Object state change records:
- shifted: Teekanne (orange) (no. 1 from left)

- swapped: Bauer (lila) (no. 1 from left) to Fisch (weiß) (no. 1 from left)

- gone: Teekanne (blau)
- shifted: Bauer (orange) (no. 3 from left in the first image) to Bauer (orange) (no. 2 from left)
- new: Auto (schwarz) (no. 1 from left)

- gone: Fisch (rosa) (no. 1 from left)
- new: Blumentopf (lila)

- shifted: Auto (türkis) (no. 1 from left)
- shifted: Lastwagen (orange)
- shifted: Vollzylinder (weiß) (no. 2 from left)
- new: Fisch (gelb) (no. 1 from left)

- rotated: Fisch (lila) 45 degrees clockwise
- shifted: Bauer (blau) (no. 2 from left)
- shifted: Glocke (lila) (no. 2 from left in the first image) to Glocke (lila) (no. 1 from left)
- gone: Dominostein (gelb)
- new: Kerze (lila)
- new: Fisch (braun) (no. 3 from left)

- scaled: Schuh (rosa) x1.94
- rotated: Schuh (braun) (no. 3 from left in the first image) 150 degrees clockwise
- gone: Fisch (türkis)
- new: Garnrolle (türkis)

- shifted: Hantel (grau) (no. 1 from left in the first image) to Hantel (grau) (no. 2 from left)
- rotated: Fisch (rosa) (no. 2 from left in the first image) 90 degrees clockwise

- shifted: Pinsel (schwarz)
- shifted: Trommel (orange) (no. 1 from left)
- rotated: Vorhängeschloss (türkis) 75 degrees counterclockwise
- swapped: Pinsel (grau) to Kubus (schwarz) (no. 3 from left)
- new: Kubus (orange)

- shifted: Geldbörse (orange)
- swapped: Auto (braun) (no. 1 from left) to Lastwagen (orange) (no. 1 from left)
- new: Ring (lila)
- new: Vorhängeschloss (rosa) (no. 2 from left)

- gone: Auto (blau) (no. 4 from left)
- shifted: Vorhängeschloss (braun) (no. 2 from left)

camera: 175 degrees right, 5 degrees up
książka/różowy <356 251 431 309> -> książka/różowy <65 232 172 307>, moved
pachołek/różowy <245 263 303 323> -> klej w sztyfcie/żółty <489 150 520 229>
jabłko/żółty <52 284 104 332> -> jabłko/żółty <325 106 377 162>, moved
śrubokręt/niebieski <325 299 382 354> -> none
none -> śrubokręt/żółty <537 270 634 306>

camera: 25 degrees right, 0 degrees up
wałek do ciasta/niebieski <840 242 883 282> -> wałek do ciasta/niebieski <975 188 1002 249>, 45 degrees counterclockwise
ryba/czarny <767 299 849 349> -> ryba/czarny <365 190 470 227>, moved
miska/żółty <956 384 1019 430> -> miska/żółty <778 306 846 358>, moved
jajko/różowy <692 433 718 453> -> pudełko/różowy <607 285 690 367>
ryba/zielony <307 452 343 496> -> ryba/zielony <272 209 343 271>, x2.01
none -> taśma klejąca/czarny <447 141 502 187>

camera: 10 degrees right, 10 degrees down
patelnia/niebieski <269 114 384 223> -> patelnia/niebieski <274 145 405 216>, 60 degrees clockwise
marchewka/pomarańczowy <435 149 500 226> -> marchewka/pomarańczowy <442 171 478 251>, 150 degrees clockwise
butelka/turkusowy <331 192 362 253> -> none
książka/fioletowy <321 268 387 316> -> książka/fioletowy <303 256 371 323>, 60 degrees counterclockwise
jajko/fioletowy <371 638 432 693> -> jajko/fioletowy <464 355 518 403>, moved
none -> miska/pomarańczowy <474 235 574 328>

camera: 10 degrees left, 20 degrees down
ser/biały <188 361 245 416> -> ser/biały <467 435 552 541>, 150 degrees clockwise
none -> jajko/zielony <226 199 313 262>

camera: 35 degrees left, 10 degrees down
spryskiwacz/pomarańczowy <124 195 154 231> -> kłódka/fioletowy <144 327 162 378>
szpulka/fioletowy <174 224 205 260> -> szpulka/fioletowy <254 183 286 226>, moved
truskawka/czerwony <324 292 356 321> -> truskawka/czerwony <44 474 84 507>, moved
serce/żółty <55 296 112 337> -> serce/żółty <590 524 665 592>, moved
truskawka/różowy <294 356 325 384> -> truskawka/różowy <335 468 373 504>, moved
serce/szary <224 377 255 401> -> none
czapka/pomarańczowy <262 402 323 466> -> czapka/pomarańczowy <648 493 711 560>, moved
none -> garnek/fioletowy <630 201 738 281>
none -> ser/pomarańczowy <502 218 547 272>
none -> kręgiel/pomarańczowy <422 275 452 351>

TO DO
Transcribe the data in full, matching every line exactly.

REPLY TO THE EXERCISE
- shifted: Teekanne (orange) (no. 1 from left)

- swapped: Bauer (lila) (no. 1 from left) to Fisch (weiß) (no. 1 from left)

- gone: Teekanne (blau)
- shifted: Bauer (orange) (no. 3 from left in the first image) to Bauer (orange) (no. 2 from left)
- new: Auto (schwarz) (no. 1 from left)

- gone: Fisch (rosa) (no. 1 from left)
- new: Blumentopf (lila)

- shifted: Auto (türkis) (no. 1 from left)
- shifted: Lastwagen (orange)
- shifted: Vollzylinder (weiß) (no. 2 from left)
- new: Fisch (gelb) (no. 1 from left)

- rotated: Fisch (lila) 45 degrees clockwise
- shifted: Bauer (blau) (no. 2 from left)
- shifted: Glocke (lila) (no. 2 from left in the first image) to Glocke (lila) (no. 1 from left)
- gone: Dominostein (gelb)
- new: Kerze (lila)
- new: Fisch (braun) (no. 3 from left)

- scaled: Schuh (rosa) x1.94
- rotated: Schuh (braun) (no. 3 from left in the first image) 150 degrees clockwise
- gone: Fisch (türkis)
- new: Garnrolle (türkis)

- shifted: Hantel (grau) (no. 1 from left in the first image) to Hantel (grau) (no. 2 from left)
- rotated: Fisch (rosa) (no. 2 from left in the first image) 90 degrees clockwise

- shifted: Pinsel (schwarz)
- shifted: Trommel (orange) (no. 1 from left)
- rotated: Vorhängeschloss (türkis) 75 degrees counterclockwise
- swapped: Pinsel (grau) to Kubus (schwarz) (no. 3 from left)
- new: Kubus (orange)

- shifted: Geldbörse (orange)
- swapped: Auto (braun) (no. 1 from left) to Lastwagen (orange) (no. 1 from left)
- new: Ring (lila)
- new: Vorhängeschloss (rosa) (no. 2 from left)

- gone: Auto (blau) (no. 4 from left)
- shifted: Vorhängeschloss (braun) (no. 2 from left)

camera: 175 degrees right, 5 degrees up
książka/różowy <356 251 431 309> -> książka/różowy <65 232 172 307>, moved
pachołek/różowy <245 263 303 323> -> klej w sztyfcie/żółty <489 150 520 229>
jabłko/żółty <52 284 104 332> -> jabłko/żółty <325 106 377 162>, moved
śrubokręt/niebieski <325 299 382 354> -> none
none -> śrubokręt/żółty <537 270 634 306>

camera: 25 degrees right, 0 degrees up
wałek do ciasta/niebieski <840 242 883 282> -> wałek do ciasta/niebieski <975 188 1002 249>, 45 degrees counterclockwise
ryba/czarny <767 299 849 349> -> ryba/czarny <365 190 470 227>, moved
miska/żółty <956 384 1019 430> -> miska/żółty <778 306 846 358>, moved
jajko/różowy <692 433 718 453> -> pudełko/różowy <607 285 690 367>
ryba/zielony <307 452 343 496> -> ryba/zielony <272 209 343 271>, x2.01
none -> taśma klejąca/czarny <447 141 502 187>

camera: 10 degrees right, 10 degrees down
patelnia/niebieski <269 114 384 223> -> patelnia/niebieski <274 145 405 216>, 60 degrees clockwise
marchewka/pomarańczowy <435 149 500 226> -> marchewka/pomarańczowy <442 171 478 251>, 150 degrees clockwise
butelka/turkusowy <331 192 362 253> -> none
książka/fioletowy <321 268 387 316> -> książka/fioletowy <303 256 371 323>, 60 degrees counterclockwise
jajko/fioletowy <371 638 432 693> -> jajko/fioletowy <464 355 518 403>, moved
none -> miska/pomarańczowy <474 235 574 328>

camera: 10 degrees left, 20 degrees down
ser/biały <188 361 245 416> -> ser/biały <467 435 552 541>, 150 degrees clockwise
none -> jajko/zielony <226 199 313 262>

camera: 35 degrees left, 10 degrees down
spryskiwacz/pomarańczowy <124 195 154 231> -> kłódka/fioletowy <144 327 162 378>
szpulka/fioletowy <174 224 205 260> -> szpulka/fioletowy <254 183 286 226>, moved
truskawka/czerwony <324 292 356 321> -> truskawka/czerwony <44 474 84 507>, moved
serce/żółty <55 296 112 337> -> serce/żółty <590 524 665 592>, moved
truskawka/różowy <294 356 325 384> -> truskawka/różowy <335 468 373 504>, moved
serce/szary <224 377 255 401> -> none
czapka/pomarańczowy <262 402 323 466> -> czapka/pomarańczowy <648 493 711 560>, moved
none -> garnek/fioletowy <630 201 738 281>
none -> ser/pomarańczowy <502 218 547 272>
none -> kręgiel/pomarańczowy <422 275 452 351>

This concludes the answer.